*** Begin section ***

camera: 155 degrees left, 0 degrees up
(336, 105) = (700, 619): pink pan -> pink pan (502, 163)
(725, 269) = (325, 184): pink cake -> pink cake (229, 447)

*** End section ***
*** Begin section ***

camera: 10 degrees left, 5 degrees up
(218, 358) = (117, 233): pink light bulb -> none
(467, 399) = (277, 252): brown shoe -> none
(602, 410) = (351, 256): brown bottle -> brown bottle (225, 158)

*** End section ***
*** Begin section ***

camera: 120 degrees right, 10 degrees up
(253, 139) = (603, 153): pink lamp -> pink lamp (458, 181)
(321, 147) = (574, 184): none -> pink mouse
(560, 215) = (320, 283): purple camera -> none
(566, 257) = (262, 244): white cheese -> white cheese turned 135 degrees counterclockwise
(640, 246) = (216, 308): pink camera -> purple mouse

*** End section ***

REQUIRED ACTION.
Taking the material above, extract exactly and only the lines from the line with "(467, 399) = (277, 252): brown shoe -> none" to the line with "(602, 410) = (351, 256): brown", inclusive of both.

WRITTEN RESPONSE.
(467, 399) = (277, 252): brown shoe -> none
(602, 410) = (351, 256): brown bottle -> brown bottle (225, 158)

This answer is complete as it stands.